Your objective >>
Copy all of the records exactly.

Provided information >>
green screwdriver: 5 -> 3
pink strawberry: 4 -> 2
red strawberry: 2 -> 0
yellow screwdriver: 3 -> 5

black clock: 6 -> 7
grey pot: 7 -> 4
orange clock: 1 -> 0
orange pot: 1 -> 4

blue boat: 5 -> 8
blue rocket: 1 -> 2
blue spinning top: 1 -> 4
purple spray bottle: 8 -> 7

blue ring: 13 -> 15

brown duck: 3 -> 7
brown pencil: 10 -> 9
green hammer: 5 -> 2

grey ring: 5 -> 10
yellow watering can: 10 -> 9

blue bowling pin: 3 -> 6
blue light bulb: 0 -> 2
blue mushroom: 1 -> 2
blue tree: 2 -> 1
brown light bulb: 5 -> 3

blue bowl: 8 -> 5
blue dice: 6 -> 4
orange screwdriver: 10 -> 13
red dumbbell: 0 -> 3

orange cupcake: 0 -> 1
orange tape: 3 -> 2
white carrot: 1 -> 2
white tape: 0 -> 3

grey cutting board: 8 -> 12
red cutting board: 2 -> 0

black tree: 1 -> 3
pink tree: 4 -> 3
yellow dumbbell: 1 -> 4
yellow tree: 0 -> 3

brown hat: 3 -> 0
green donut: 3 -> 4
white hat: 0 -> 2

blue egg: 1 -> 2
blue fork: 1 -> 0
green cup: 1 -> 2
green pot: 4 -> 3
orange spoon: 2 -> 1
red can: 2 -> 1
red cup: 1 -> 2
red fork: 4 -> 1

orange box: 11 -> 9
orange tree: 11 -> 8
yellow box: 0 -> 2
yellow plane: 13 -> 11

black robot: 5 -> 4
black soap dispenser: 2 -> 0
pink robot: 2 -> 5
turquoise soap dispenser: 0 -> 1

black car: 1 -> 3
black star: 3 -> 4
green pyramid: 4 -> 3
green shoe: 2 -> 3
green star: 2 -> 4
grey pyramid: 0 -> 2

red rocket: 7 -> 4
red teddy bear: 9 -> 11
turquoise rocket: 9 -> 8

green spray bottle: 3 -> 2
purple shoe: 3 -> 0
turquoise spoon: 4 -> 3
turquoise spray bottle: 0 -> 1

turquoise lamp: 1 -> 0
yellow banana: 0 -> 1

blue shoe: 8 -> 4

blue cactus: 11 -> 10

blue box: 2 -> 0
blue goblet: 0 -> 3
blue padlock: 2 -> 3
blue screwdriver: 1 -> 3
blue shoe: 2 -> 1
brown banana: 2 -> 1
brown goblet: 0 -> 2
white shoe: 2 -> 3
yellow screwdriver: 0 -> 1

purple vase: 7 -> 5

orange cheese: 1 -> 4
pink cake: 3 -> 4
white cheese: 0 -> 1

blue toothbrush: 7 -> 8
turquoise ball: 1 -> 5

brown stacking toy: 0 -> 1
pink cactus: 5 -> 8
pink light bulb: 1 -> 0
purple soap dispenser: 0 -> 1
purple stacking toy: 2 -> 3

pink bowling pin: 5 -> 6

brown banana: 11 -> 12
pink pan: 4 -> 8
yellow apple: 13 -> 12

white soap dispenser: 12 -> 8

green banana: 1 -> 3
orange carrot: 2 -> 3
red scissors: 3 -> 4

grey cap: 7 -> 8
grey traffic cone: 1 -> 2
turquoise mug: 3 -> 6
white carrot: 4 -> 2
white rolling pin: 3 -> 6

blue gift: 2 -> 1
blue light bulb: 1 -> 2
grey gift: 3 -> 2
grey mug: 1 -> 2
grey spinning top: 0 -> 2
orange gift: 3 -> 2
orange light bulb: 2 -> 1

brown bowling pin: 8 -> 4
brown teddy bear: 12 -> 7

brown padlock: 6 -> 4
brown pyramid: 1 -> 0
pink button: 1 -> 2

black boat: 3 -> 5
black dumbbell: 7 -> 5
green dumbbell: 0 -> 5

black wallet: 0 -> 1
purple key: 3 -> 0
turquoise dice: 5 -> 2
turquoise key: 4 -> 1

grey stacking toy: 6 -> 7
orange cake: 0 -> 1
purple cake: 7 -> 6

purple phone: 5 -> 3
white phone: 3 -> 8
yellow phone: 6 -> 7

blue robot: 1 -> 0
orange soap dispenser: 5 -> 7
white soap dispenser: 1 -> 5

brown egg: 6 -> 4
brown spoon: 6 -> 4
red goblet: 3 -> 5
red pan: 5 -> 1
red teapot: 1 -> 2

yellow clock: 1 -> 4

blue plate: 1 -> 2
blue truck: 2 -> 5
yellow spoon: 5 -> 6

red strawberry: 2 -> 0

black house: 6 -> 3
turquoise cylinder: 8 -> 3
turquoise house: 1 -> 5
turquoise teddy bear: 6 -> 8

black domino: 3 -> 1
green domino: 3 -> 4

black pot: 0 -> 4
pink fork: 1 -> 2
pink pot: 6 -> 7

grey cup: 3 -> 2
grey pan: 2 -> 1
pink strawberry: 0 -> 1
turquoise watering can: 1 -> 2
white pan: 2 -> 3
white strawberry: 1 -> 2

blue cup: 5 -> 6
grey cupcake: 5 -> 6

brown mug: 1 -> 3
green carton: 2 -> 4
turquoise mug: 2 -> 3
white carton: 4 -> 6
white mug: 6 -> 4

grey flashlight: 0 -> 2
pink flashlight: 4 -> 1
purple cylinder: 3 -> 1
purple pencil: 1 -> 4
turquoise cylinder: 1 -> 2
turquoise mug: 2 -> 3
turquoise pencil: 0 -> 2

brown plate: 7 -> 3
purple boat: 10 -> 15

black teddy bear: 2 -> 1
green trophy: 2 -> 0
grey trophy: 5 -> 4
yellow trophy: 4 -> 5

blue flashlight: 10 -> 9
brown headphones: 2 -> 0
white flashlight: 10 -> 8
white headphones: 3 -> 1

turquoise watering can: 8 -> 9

Written solution >>
green screwdriver: 5 -> 3
pink strawberry: 4 -> 2
red strawberry: 2 -> 0
yellow screwdriver: 3 -> 5

black clock: 6 -> 7
grey pot: 7 -> 4
orange clock: 1 -> 0
orange pot: 1 -> 4

blue boat: 5 -> 8
blue rocket: 1 -> 2
blue spinning top: 1 -> 4
purple spray bottle: 8 -> 7

blue ring: 13 -> 15

brown duck: 3 -> 7
brown pencil: 10 -> 9
green hammer: 5 -> 2

grey ring: 5 -> 10
yellow watering can: 10 -> 9

blue bowling pin: 3 -> 6
blue light bulb: 0 -> 2
blue mushroom: 1 -> 2
blue tree: 2 -> 1
brown light bulb: 5 -> 3

blue bowl: 8 -> 5
blue dice: 6 -> 4
orange screwdriver: 10 -> 13
red dumbbell: 0 -> 3

orange cupcake: 0 -> 1
orange tape: 3 -> 2
white carrot: 1 -> 2
white tape: 0 -> 3

grey cutting board: 8 -> 12
red cutting board: 2 -> 0

black tree: 1 -> 3
pink tree: 4 -> 3
yellow dumbbell: 1 -> 4
yellow tree: 0 -> 3

brown hat: 3 -> 0
green donut: 3 -> 4
white hat: 0 -> 2

blue egg: 1 -> 2
blue fork: 1 -> 0
green cup: 1 -> 2
green pot: 4 -> 3
orange spoon: 2 -> 1
red can: 2 -> 1
red cup: 1 -> 2
red fork: 4 -> 1

orange box: 11 -> 9
orange tree: 11 -> 8
yellow box: 0 -> 2
yellow plane: 13 -> 11

black robot: 5 -> 4
black soap dispenser: 2 -> 0
pink robot: 2 -> 5
turquoise soap dispenser: 0 -> 1

black car: 1 -> 3
black star: 3 -> 4
green pyramid: 4 -> 3
green shoe: 2 -> 3
green star: 2 -> 4
grey pyramid: 0 -> 2

red rocket: 7 -> 4
red teddy bear: 9 -> 11
turquoise rocket: 9 -> 8

green spray bottle: 3 -> 2
purple shoe: 3 -> 0
turquoise spoon: 4 -> 3
turquoise spray bottle: 0 -> 1

turquoise lamp: 1 -> 0
yellow banana: 0 -> 1

blue shoe: 8 -> 4

blue cactus: 11 -> 10

blue box: 2 -> 0
blue goblet: 0 -> 3
blue padlock: 2 -> 3
blue screwdriver: 1 -> 3
blue shoe: 2 -> 1
brown banana: 2 -> 1
brown goblet: 0 -> 2
white shoe: 2 -> 3
yellow screwdriver: 0 -> 1

purple vase: 7 -> 5

orange cheese: 1 -> 4
pink cake: 3 -> 4
white cheese: 0 -> 1

blue toothbrush: 7 -> 8
turquoise ball: 1 -> 5

brown stacking toy: 0 -> 1
pink cactus: 5 -> 8
pink light bulb: 1 -> 0
purple soap dispenser: 0 -> 1
purple stacking toy: 2 -> 3

pink bowling pin: 5 -> 6

brown banana: 11 -> 12
pink pan: 4 -> 8
yellow apple: 13 -> 12

white soap dispenser: 12 -> 8

green banana: 1 -> 3
orange carrot: 2 -> 3
red scissors: 3 -> 4

grey cap: 7 -> 8
grey traffic cone: 1 -> 2
turquoise mug: 3 -> 6
white carrot: 4 -> 2
white rolling pin: 3 -> 6

blue gift: 2 -> 1
blue light bulb: 1 -> 2
grey gift: 3 -> 2
grey mug: 1 -> 2
grey spinning top: 0 -> 2
orange gift: 3 -> 2
orange light bulb: 2 -> 1

brown bowling pin: 8 -> 4
brown teddy bear: 12 -> 7

brown padlock: 6 -> 4
brown pyramid: 1 -> 0
pink button: 1 -> 2

black boat: 3 -> 5
black dumbbell: 7 -> 5
green dumbbell: 0 -> 5

black wallet: 0 -> 1
purple key: 3 -> 0
turquoise dice: 5 -> 2
turquoise key: 4 -> 1

grey stacking toy: 6 -> 7
orange cake: 0 -> 1
purple cake: 7 -> 6

purple phone: 5 -> 3
white phone: 3 -> 8
yellow phone: 6 -> 7

blue robot: 1 -> 0
orange soap dispenser: 5 -> 7
white soap dispenser: 1 -> 5

brown egg: 6 -> 4
brown spoon: 6 -> 4
red goblet: 3 -> 5
red pan: 5 -> 1
red teapot: 1 -> 2

yellow clock: 1 -> 4

blue plate: 1 -> 2
blue truck: 2 -> 5
yellow spoon: 5 -> 6

red strawberry: 2 -> 0

black house: 6 -> 3
turquoise cylinder: 8 -> 3
turquoise house: 1 -> 5
turquoise teddy bear: 6 -> 8

black domino: 3 -> 1
green domino: 3 -> 4

black pot: 0 -> 4
pink fork: 1 -> 2
pink pot: 6 -> 7

grey cup: 3 -> 2
grey pan: 2 -> 1
pink strawberry: 0 -> 1
turquoise watering can: 1 -> 2
white pan: 2 -> 3
white strawberry: 1 -> 2

blue cup: 5 -> 6
grey cupcake: 5 -> 6

brown mug: 1 -> 3
green carton: 2 -> 4
turquoise mug: 2 -> 3
white carton: 4 -> 6
white mug: 6 -> 4

grey flashlight: 0 -> 2
pink flashlight: 4 -> 1
purple cylinder: 3 -> 1
purple pencil: 1 -> 4
turquoise cylinder: 1 -> 2
turquoise mug: 2 -> 3
turquoise pencil: 0 -> 2

brown plate: 7 -> 3
purple boat: 10 -> 15

black teddy bear: 2 -> 1
green trophy: 2 -> 0
grey trophy: 5 -> 4
yellow trophy: 4 -> 5

blue flashlight: 10 -> 9
brown headphones: 2 -> 0
white flashlight: 10 -> 8
white headphones: 3 -> 1

turquoise watering can: 8 -> 9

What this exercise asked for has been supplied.